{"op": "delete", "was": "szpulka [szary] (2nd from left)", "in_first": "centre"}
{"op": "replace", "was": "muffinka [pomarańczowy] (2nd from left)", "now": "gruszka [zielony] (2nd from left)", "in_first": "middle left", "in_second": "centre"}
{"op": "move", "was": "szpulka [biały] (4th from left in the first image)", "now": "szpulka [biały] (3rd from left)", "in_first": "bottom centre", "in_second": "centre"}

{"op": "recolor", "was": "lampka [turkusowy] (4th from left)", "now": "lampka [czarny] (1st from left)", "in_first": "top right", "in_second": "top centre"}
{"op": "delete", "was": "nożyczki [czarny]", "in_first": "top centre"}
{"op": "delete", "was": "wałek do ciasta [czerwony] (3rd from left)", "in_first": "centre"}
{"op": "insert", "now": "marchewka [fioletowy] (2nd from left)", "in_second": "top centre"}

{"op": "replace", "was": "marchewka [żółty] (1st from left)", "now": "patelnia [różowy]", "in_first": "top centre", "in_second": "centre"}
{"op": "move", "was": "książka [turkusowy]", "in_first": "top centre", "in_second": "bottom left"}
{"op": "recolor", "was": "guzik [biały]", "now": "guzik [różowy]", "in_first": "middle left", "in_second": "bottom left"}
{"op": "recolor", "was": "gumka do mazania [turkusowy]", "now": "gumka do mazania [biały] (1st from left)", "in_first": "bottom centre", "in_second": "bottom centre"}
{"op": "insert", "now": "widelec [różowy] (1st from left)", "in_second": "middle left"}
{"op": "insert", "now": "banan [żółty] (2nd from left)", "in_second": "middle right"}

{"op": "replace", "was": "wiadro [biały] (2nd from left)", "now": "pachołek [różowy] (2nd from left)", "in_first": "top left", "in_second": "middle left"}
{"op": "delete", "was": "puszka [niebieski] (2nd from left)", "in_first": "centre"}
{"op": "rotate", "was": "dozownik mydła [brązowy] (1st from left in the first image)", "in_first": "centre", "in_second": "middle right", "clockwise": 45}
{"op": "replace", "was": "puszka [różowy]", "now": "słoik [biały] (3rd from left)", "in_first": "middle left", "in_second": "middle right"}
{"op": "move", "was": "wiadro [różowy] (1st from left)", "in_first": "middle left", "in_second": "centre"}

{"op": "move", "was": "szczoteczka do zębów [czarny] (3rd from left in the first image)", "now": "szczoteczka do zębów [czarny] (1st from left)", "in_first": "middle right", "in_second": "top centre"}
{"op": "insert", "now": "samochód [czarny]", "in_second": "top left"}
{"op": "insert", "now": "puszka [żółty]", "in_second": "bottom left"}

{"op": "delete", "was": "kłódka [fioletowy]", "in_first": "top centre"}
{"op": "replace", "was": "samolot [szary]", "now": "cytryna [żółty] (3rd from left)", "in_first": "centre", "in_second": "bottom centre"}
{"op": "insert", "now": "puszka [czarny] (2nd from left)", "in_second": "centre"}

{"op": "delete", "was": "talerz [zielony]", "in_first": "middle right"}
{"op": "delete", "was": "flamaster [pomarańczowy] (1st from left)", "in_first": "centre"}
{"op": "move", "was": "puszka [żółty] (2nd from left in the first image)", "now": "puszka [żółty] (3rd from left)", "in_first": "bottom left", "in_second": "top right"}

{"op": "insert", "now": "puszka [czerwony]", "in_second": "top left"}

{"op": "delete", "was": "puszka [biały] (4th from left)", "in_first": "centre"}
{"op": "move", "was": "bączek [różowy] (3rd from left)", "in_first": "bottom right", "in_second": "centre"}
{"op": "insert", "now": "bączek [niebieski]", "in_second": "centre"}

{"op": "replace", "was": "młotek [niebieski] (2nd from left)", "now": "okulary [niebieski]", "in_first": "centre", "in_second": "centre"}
=-=-=
EXERCISE AIM:
Using the exact wording, transcribe all the records above.

SOLUTION TO THIS EXERCISE:
{"op": "delete", "was": "szpulka [szary] (2nd from left)", "in_first": "centre"}
{"op": "replace", "was": "muffinka [pomarańczowy] (2nd from left)", "now": "gruszka [zielony] (2nd from left)", "in_first": "middle left", "in_second": "centre"}
{"op": "move", "was": "szpulka [biały] (4th from left in the first image)", "now": "szpulka [biały] (3rd from left)", "in_first": "bottom centre", "in_second": "centre"}

{"op": "recolor", "was": "lampka [turkusowy] (4th from left)", "now": "lampka [czarny] (1st from left)", "in_first": "top right", "in_second": "top centre"}
{"op": "delete", "was": "nożyczki [czarny]", "in_first": "top centre"}
{"op": "delete", "was": "wałek do ciasta [czerwony] (3rd from left)", "in_first": "centre"}
{"op": "insert", "now": "marchewka [fioletowy] (2nd from left)", "in_second": "top centre"}

{"op": "replace", "was": "marchewka [żółty] (1st from left)", "now": "patelnia [różowy]", "in_first": "top centre", "in_second": "centre"}
{"op": "move", "was": "książka [turkusowy]", "in_first": "top centre", "in_second": "bottom left"}
{"op": "recolor", "was": "guzik [biały]", "now": "guzik [różowy]", "in_first": "middle left", "in_second": "bottom left"}
{"op": "recolor", "was": "gumka do mazania [turkusowy]", "now": "gumka do mazania [biały] (1st from left)", "in_first": "bottom centre", "in_second": "bottom centre"}
{"op": "insert", "now": "widelec [różowy] (1st from left)", "in_second": "middle left"}
{"op": "insert", "now": "banan [żółty] (2nd from left)", "in_second": "middle right"}

{"op": "replace", "was": "wiadro [biały] (2nd from left)", "now": "pachołek [różowy] (2nd from left)", "in_first": "top left", "in_second": "middle left"}
{"op": "delete", "was": "puszka [niebieski] (2nd from left)", "in_first": "centre"}
{"op": "rotate", "was": "dozownik mydła [brązowy] (1st from left in the first image)", "in_first": "centre", "in_second": "middle right", "clockwise": 45}
{"op": "replace", "was": "puszka [różowy]", "now": "słoik [biały] (3rd from left)", "in_first": "middle left", "in_second": "middle right"}
{"op": "move", "was": "wiadro [różowy] (1st from left)", "in_first": "middle left", "in_second": "centre"}

{"op": "move", "was": "szczoteczka do zębów [czarny] (3rd from left in the first image)", "now": "szczoteczka do zębów [czarny] (1st from left)", "in_first": "middle right", "in_second": "top centre"}
{"op": "insert", "now": "samochód [czarny]", "in_second": "top left"}
{"op": "insert", "now": "puszka [żółty]", "in_second": "bottom left"}

{"op": "delete", "was": "kłódka [fioletowy]", "in_first": "top centre"}
{"op": "replace", "was": "samolot [szary]", "now": "cytryna [żółty] (3rd from left)", "in_first": "centre", "in_second": "bottom centre"}
{"op": "insert", "now": "puszka [czarny] (2nd from left)", "in_second": "centre"}

{"op": "delete", "was": "talerz [zielony]", "in_first": "middle right"}
{"op": "delete", "was": "flamaster [pomarańczowy] (1st from left)", "in_first": "centre"}
{"op": "move", "was": "puszka [żółty] (2nd from left in the first image)", "now": "puszka [żółty] (3rd from left)", "in_first": "bottom left", "in_second": "top right"}

{"op": "insert", "now": "puszka [czerwony]", "in_second": "top left"}

{"op": "delete", "was": "puszka [biały] (4th from left)", "in_first": "centre"}
{"op": "move", "was": "bączek [różowy] (3rd from left)", "in_first": "bottom right", "in_second": "centre"}
{"op": "insert", "now": "bączek [niebieski]", "in_second": "centre"}

{"op": "replace", "was": "młotek [niebieski] (2nd from left)", "now": "okulary [niebieski]", "in_first": "centre", "in_second": "centre"}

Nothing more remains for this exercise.